• EXERCISE DATA
■ ■ ■
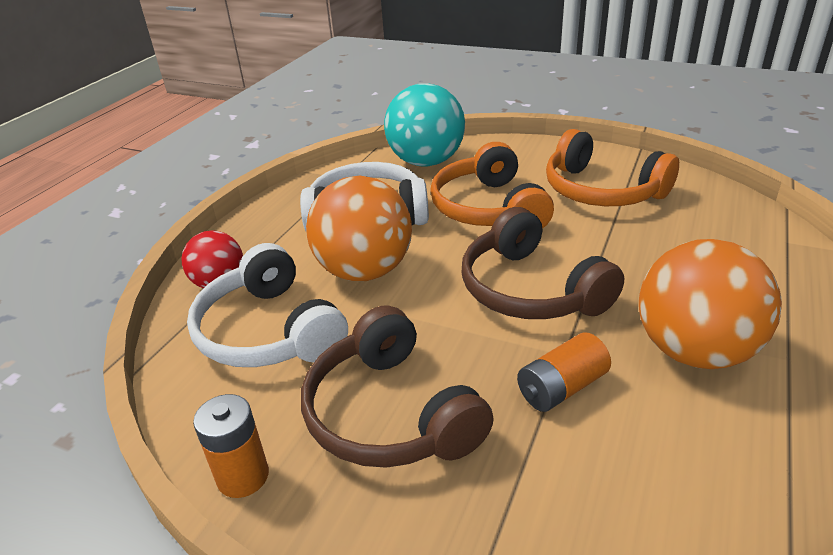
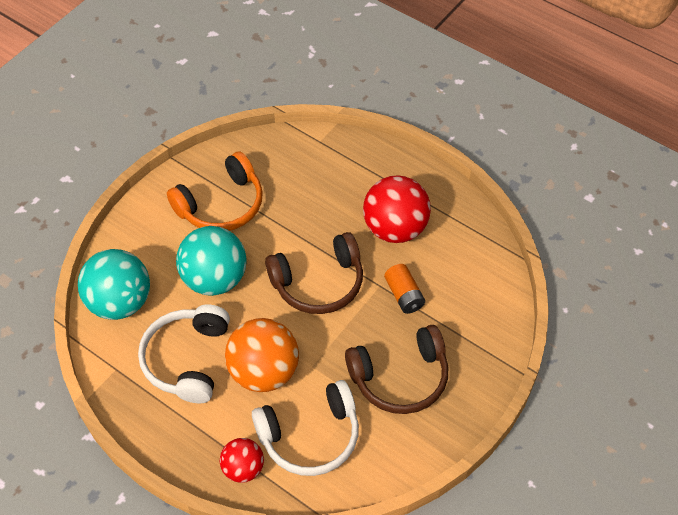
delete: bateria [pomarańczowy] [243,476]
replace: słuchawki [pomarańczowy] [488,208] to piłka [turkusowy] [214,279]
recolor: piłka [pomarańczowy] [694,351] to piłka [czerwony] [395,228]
■ ■ ■
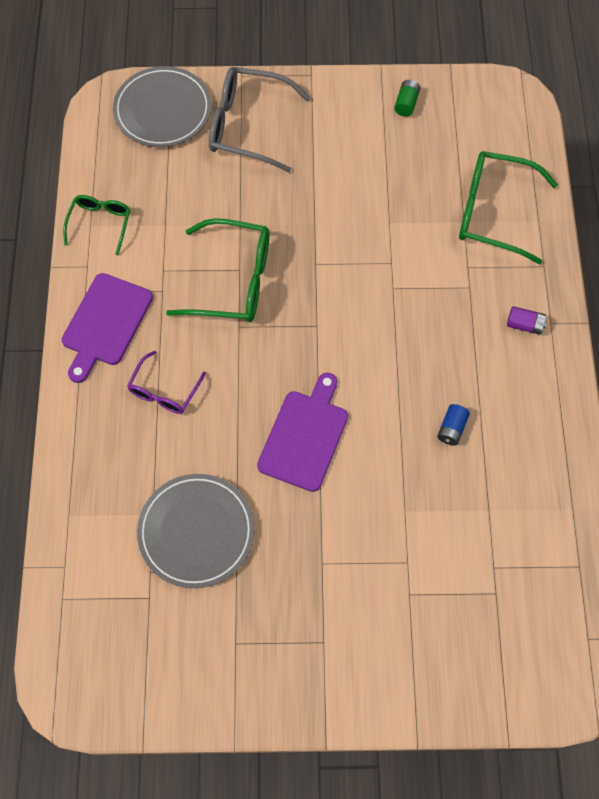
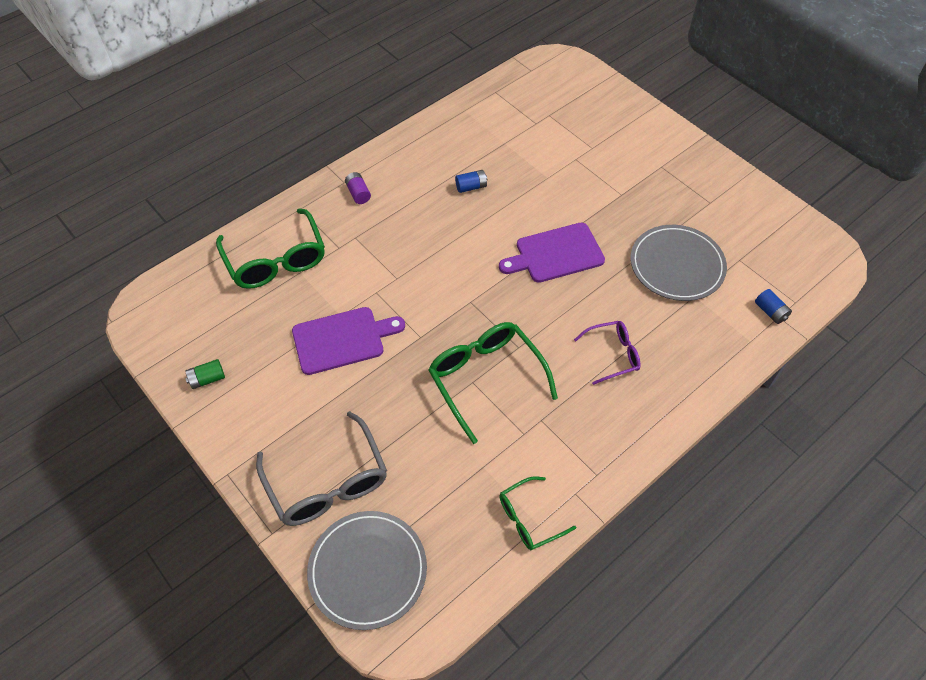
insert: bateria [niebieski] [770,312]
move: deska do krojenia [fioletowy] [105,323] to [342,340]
■ ■ ■
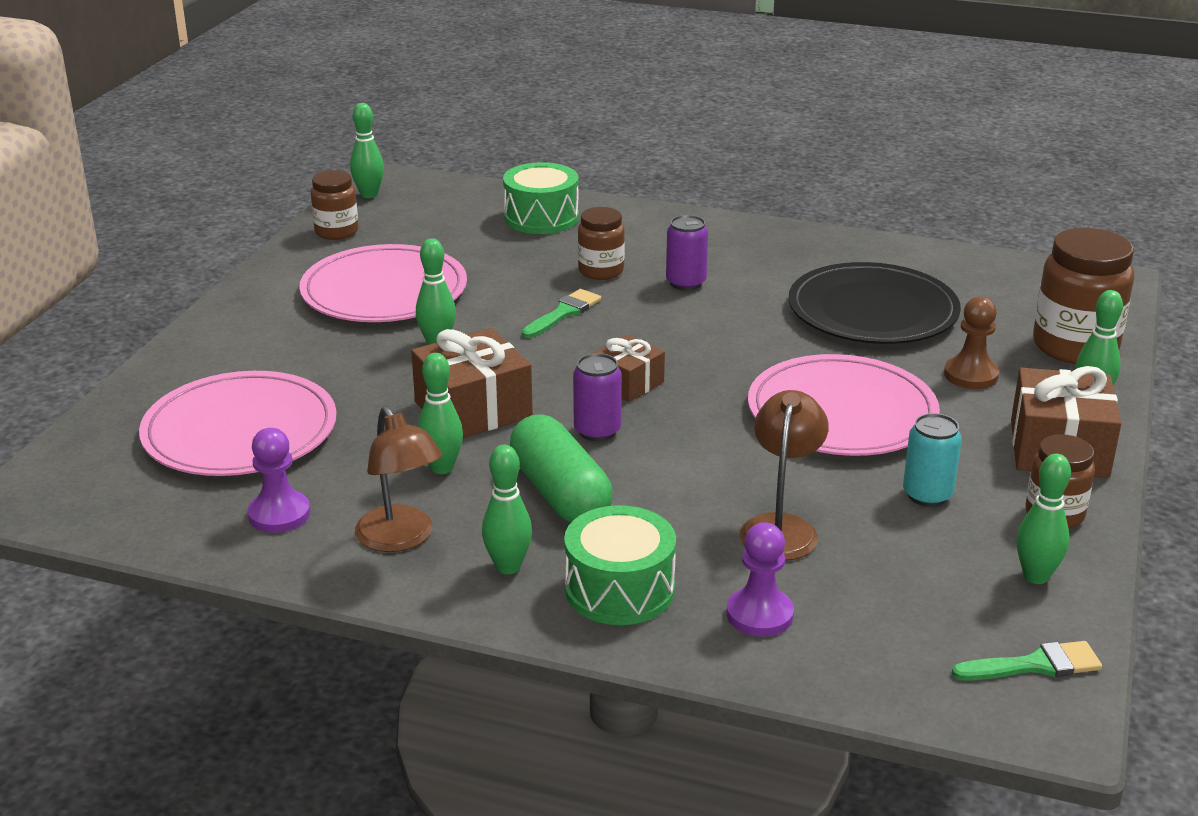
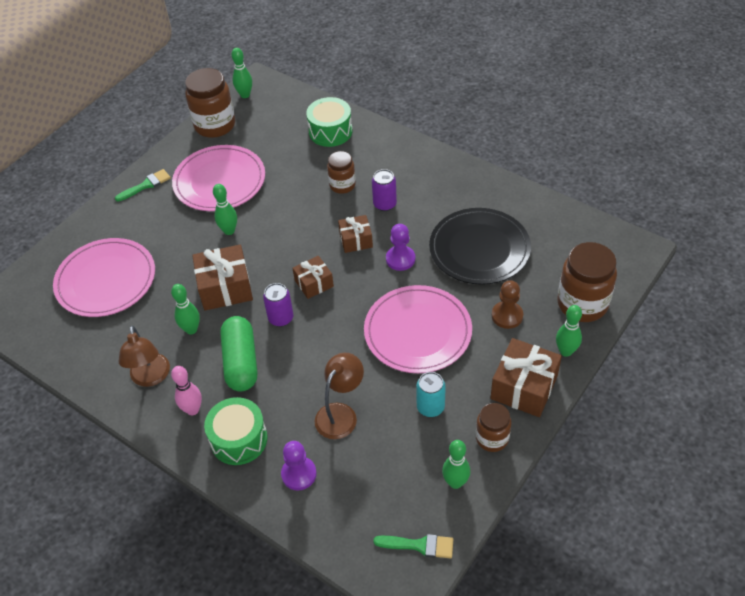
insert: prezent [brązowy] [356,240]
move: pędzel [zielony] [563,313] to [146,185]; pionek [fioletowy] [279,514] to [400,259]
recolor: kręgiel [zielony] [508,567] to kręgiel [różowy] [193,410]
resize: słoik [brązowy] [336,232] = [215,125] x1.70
■ ■ ■
• PROBLEM DESCRIPTION
For the listing above, print only the lines starting at the line containing "move: pędzel [zielony]" and ending at the line containing "resize: słoik [brązowy]", exactly, both included.

• SOLUTION TO THE EXERCISE
move: pędzel [zielony] [563,313] to [146,185]; pionek [fioletowy] [279,514] to [400,259]
recolor: kręgiel [zielony] [508,567] to kręgiel [różowy] [193,410]
resize: słoik [brązowy] [336,232] = [215,125] x1.70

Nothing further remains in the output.